» Your goal: Which lines of the listing contain the string "kern"? Pick out each one and copy it.

Collected data entries

───

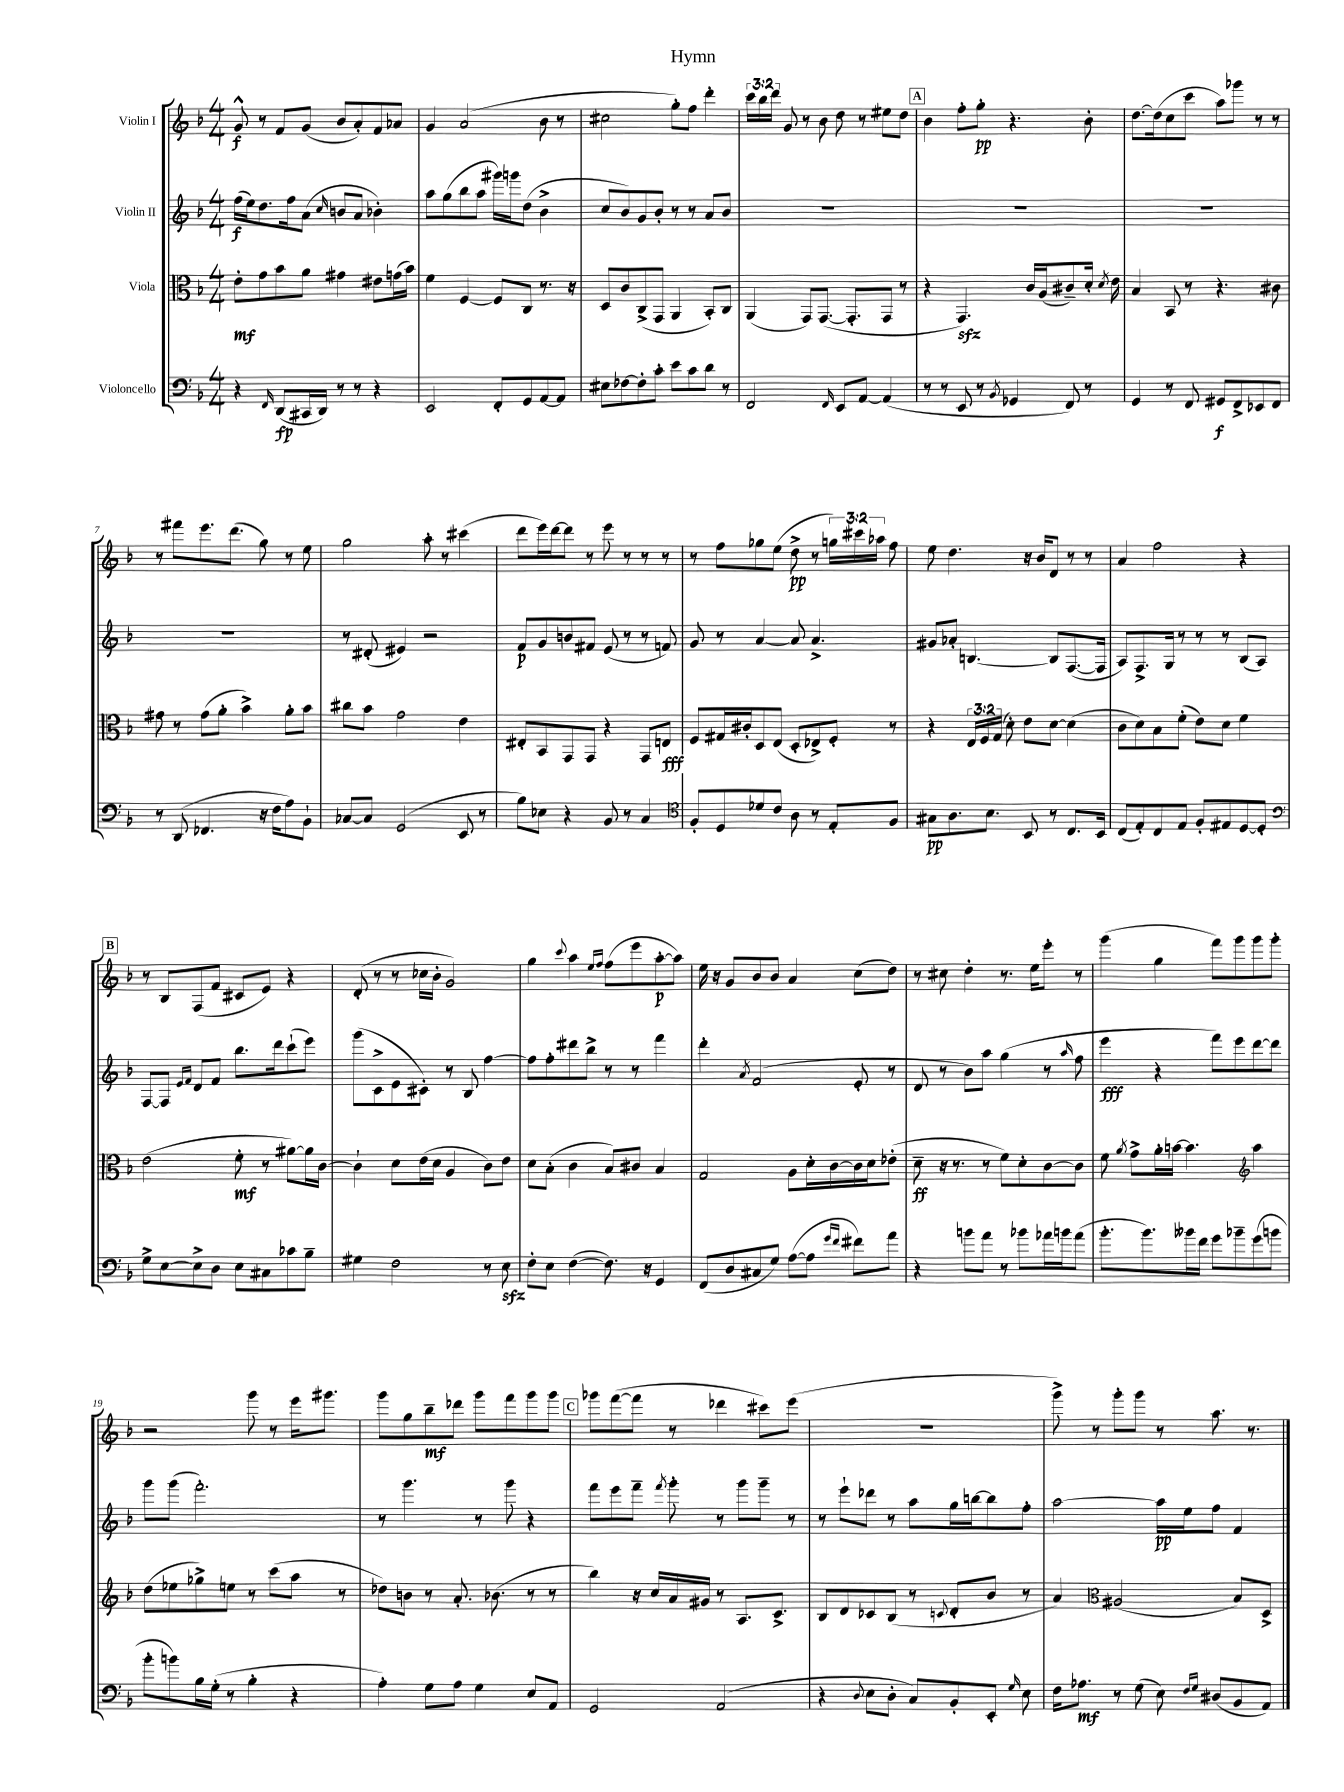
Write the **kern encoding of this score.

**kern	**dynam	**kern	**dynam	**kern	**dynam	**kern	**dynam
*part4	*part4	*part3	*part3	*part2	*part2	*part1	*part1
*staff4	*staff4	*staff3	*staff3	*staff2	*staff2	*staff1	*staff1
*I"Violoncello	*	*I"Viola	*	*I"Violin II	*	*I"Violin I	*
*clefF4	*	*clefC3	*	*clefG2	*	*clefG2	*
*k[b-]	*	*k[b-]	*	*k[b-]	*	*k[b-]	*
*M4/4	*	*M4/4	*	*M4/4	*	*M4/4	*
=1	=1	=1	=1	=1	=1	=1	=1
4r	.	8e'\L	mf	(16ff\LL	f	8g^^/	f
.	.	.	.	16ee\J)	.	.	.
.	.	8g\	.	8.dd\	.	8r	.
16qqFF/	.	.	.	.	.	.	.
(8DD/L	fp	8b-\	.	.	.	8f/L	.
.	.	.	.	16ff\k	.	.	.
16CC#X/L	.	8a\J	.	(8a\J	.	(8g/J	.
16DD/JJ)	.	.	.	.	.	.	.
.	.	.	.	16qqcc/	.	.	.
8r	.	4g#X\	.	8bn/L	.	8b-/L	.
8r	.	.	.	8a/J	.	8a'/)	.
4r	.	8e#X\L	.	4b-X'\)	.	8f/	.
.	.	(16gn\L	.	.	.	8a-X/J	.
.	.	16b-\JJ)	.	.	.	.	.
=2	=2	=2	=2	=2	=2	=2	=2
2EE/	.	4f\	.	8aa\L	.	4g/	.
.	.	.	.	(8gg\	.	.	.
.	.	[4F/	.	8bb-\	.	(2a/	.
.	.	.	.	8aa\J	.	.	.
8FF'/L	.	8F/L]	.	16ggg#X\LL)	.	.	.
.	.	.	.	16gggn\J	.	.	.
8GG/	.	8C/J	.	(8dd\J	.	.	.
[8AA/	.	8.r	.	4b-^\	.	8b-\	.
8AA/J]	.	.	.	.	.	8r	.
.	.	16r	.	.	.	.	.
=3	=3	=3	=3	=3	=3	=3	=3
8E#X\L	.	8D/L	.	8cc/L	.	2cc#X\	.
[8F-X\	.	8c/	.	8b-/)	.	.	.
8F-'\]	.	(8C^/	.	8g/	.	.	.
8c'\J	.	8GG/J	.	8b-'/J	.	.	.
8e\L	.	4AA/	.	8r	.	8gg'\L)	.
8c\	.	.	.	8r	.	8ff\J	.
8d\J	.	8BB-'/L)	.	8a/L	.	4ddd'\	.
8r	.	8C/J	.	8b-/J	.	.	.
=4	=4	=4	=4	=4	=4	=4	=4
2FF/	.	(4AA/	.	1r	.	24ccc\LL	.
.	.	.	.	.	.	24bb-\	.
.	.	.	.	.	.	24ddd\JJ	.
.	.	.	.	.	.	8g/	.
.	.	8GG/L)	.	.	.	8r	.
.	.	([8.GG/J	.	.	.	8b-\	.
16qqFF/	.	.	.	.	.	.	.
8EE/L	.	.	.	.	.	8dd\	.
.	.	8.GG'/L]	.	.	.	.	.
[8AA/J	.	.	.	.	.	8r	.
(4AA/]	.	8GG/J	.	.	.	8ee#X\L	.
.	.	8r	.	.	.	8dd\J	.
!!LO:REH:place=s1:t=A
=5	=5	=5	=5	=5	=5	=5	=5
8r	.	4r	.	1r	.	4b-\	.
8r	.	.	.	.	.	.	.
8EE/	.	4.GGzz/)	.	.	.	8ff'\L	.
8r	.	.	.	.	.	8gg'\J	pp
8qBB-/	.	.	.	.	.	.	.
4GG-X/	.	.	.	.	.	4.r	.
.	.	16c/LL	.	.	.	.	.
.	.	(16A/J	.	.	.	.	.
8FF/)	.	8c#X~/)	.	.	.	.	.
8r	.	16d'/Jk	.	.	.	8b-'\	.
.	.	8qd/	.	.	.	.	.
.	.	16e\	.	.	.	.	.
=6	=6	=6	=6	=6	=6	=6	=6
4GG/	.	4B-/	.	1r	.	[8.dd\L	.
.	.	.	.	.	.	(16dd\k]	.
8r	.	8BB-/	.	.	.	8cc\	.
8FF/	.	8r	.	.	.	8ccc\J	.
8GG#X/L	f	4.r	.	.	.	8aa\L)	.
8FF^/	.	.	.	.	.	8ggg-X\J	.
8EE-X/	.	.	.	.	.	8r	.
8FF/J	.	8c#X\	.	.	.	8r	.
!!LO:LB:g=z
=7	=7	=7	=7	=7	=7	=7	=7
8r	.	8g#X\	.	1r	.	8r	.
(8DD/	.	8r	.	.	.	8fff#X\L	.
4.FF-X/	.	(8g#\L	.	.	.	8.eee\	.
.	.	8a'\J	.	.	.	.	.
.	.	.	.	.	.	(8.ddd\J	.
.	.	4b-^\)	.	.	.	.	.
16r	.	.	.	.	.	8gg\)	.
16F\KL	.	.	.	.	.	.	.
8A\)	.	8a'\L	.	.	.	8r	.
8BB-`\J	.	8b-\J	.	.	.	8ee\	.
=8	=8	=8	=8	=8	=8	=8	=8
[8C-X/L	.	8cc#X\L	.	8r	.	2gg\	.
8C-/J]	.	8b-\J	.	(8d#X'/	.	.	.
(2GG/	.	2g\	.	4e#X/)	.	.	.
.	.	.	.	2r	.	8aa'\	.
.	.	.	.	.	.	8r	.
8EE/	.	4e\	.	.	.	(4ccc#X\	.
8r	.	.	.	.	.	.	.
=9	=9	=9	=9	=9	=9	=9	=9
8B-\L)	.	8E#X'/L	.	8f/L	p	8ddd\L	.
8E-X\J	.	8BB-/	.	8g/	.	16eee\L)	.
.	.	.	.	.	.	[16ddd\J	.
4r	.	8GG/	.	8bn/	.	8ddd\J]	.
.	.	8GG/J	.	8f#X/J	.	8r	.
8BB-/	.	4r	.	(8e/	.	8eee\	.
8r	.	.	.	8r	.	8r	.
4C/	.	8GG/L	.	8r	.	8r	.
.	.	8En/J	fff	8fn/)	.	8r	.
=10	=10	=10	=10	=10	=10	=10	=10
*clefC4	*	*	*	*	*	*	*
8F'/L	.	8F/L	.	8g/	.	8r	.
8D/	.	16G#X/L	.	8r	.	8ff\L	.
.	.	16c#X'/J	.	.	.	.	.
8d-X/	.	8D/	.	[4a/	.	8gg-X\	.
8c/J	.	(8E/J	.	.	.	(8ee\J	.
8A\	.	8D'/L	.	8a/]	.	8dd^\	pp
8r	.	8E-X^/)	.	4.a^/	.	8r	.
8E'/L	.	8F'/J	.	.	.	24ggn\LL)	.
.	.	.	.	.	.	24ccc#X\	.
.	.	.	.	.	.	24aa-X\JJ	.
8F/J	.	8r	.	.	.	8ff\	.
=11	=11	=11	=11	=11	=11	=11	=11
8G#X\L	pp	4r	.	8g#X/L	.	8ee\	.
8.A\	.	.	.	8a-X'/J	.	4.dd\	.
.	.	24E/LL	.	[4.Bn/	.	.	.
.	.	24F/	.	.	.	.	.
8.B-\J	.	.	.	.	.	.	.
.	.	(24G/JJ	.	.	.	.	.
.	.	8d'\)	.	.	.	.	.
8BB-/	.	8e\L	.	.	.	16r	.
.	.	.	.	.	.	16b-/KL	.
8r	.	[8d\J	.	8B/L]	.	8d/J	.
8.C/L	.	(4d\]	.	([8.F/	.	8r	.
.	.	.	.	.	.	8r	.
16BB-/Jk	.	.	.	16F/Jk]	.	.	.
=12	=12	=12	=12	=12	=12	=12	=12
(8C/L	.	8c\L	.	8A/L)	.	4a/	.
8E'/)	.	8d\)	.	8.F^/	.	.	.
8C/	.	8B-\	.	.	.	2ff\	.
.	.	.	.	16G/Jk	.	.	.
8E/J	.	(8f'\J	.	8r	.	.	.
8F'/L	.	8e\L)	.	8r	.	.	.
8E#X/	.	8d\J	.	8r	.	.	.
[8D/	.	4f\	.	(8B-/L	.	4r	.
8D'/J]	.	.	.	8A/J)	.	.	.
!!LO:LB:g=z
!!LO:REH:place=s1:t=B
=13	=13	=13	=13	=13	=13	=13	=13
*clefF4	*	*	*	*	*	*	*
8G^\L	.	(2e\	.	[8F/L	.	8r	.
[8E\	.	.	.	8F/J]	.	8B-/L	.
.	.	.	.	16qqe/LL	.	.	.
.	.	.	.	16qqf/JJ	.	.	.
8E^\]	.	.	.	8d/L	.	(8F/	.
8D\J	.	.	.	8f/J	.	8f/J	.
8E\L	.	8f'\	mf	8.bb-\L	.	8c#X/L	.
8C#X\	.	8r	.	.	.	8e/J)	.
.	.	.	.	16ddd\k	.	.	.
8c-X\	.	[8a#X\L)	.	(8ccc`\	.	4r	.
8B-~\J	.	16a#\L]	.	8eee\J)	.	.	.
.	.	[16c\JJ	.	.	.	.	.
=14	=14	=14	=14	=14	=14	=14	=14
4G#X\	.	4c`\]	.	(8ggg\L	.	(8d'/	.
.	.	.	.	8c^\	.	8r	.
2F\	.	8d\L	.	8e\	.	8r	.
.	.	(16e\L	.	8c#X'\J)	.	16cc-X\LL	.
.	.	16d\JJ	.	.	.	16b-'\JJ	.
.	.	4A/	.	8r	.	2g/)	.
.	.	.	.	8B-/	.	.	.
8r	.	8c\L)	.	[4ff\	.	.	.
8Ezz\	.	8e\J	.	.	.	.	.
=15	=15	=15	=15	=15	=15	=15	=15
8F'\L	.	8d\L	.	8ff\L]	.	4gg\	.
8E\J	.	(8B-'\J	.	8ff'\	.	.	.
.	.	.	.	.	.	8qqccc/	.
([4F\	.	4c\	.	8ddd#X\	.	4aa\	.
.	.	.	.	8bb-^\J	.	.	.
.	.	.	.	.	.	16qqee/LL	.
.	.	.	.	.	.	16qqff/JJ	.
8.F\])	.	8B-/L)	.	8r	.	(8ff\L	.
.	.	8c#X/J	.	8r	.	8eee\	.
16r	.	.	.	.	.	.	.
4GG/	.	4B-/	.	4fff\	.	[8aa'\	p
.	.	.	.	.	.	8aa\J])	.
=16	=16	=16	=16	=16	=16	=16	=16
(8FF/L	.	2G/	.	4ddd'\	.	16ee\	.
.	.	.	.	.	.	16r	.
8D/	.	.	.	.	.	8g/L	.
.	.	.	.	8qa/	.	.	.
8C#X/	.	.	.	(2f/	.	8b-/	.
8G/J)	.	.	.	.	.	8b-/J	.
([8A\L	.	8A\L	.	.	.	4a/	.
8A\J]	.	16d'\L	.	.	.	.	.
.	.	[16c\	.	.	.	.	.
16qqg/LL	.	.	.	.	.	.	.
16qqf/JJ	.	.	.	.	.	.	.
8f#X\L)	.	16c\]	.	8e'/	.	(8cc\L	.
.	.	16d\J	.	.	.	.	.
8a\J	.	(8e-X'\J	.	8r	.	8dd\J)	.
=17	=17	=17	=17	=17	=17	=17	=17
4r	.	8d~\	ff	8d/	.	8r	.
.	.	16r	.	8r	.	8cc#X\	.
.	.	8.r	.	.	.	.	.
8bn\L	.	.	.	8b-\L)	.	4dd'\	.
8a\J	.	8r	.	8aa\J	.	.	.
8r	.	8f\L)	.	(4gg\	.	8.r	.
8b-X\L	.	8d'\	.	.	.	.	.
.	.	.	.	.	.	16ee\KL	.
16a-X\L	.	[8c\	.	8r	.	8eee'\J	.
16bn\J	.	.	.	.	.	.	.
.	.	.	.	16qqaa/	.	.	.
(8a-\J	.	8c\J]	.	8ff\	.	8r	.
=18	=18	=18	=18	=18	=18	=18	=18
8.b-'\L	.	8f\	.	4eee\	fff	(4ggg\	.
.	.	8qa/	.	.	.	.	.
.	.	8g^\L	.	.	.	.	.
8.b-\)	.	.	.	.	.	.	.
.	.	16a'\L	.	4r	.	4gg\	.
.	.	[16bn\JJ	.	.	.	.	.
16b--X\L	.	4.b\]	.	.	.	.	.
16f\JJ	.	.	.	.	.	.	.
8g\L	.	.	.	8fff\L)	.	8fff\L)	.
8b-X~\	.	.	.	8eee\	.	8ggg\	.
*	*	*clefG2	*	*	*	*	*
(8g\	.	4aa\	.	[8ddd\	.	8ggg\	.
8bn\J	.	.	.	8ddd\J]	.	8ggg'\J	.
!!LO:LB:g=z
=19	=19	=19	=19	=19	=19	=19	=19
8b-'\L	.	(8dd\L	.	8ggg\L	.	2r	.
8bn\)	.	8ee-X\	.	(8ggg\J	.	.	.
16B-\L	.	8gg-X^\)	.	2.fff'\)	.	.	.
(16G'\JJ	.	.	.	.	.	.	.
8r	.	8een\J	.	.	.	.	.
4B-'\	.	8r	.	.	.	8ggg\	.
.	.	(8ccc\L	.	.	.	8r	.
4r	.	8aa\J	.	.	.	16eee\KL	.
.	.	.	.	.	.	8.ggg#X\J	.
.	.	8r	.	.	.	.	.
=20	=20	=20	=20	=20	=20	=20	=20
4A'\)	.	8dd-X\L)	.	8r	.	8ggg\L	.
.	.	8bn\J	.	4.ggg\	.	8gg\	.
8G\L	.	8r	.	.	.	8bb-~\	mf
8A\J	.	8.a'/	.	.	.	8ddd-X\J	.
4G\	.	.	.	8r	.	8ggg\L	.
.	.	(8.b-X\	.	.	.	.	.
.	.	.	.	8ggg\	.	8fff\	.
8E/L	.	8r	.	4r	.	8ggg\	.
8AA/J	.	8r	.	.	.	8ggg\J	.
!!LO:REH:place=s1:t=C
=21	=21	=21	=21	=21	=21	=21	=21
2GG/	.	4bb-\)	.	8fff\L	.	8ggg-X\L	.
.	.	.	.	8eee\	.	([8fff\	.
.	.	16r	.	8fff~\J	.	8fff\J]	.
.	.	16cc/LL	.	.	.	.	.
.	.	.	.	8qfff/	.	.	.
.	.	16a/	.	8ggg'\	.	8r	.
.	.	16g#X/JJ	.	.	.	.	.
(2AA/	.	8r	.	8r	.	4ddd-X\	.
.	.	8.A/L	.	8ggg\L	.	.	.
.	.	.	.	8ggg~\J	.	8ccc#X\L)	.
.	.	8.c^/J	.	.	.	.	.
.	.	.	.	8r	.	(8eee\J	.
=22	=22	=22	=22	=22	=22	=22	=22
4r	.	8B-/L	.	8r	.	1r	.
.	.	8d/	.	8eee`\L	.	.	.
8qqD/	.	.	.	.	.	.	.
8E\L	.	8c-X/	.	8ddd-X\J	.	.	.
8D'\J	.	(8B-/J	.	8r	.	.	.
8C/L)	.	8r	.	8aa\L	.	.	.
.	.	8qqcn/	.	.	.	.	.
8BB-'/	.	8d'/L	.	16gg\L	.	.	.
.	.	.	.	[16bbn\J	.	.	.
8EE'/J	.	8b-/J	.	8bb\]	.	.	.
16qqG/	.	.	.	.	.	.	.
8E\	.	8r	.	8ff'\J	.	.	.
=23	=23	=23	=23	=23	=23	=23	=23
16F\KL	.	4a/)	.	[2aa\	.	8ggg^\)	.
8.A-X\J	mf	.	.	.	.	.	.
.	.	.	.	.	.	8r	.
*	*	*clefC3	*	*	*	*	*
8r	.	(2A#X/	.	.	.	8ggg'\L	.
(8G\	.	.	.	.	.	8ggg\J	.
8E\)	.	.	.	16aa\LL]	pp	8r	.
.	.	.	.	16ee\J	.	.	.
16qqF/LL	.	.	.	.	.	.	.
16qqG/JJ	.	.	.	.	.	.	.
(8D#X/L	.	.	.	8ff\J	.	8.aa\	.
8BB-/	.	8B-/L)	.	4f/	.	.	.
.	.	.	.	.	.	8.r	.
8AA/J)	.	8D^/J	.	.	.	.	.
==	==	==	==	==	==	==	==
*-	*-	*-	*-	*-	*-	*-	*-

───

» Written response:
Write the **kern encoding of this score.
**kern	**dynam	**kern	**dynam	**kern	**dynam	**kern	**dynam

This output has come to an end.